The listing below should be printed in full and exactly, apart from its images.
-*-*-
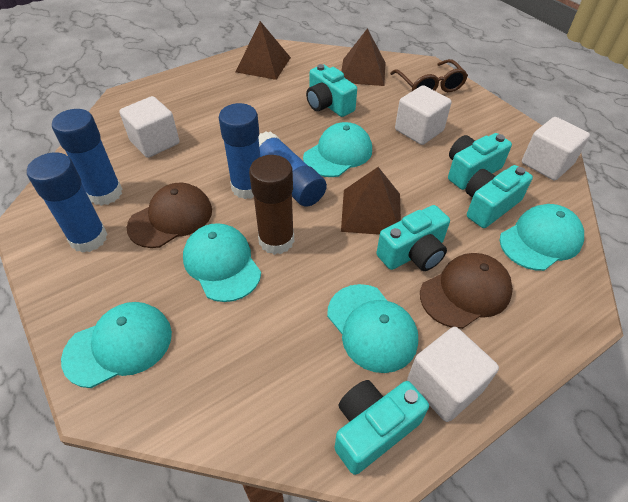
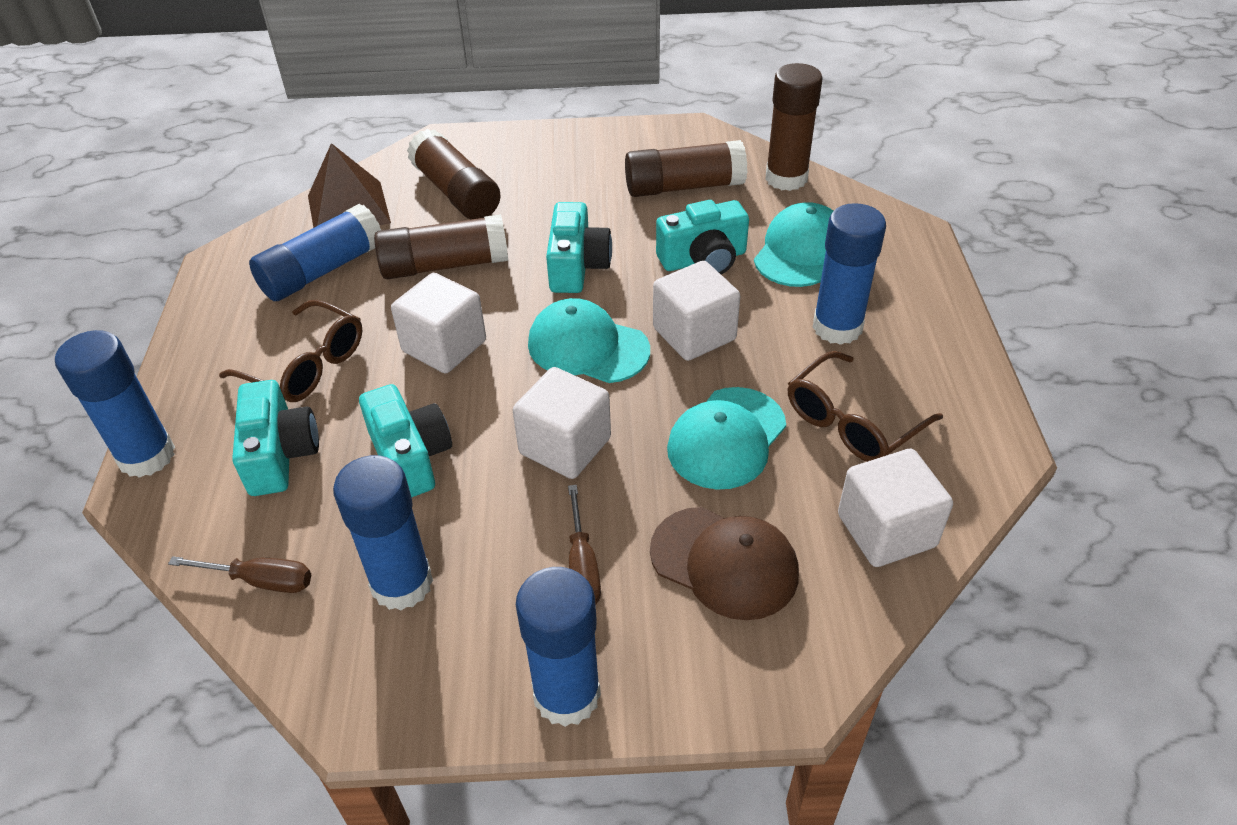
blue glue stick: 4 -> 5
brown cap: 2 -> 1
brown glasses: 1 -> 2
brown glue stick: 1 -> 4
brown pyramid: 3 -> 1
brown screwdriver: 0 -> 2
turquoise camera: 5 -> 4
turquoise cap: 5 -> 3

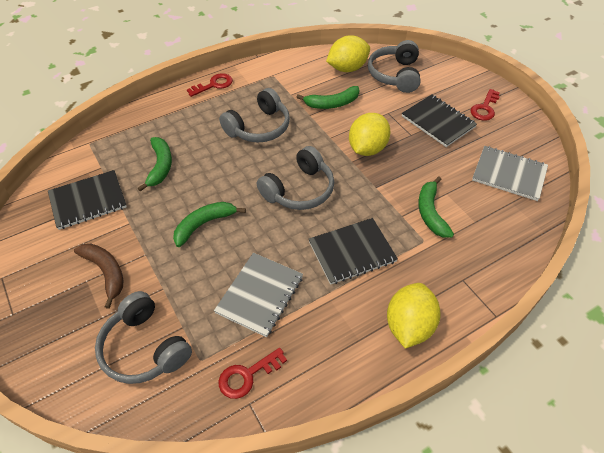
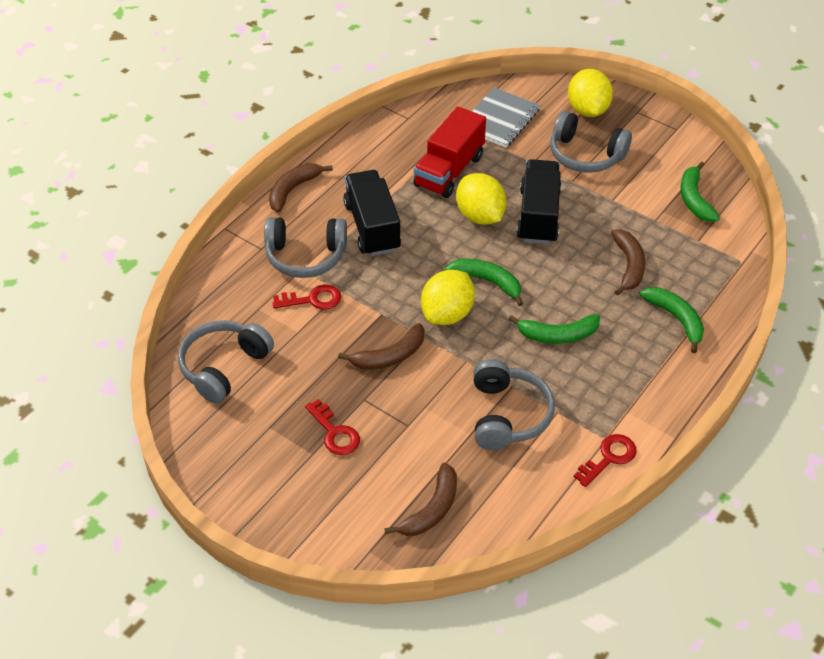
black notebook: 3 -> 0
black truck: 0 -> 2
brown banana: 1 -> 4
grey notebook: 2 -> 1
red truck: 0 -> 1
-*-*-
Exercise answer:
blue glue stick: 4 -> 5
brown cap: 2 -> 1
brown glasses: 1 -> 2
brown glue stick: 1 -> 4
brown pyramid: 3 -> 1
brown screwdriver: 0 -> 2
turquoise camera: 5 -> 4
turquoise cap: 5 -> 3

black notebook: 3 -> 0
black truck: 0 -> 2
brown banana: 1 -> 4
grey notebook: 2 -> 1
red truck: 0 -> 1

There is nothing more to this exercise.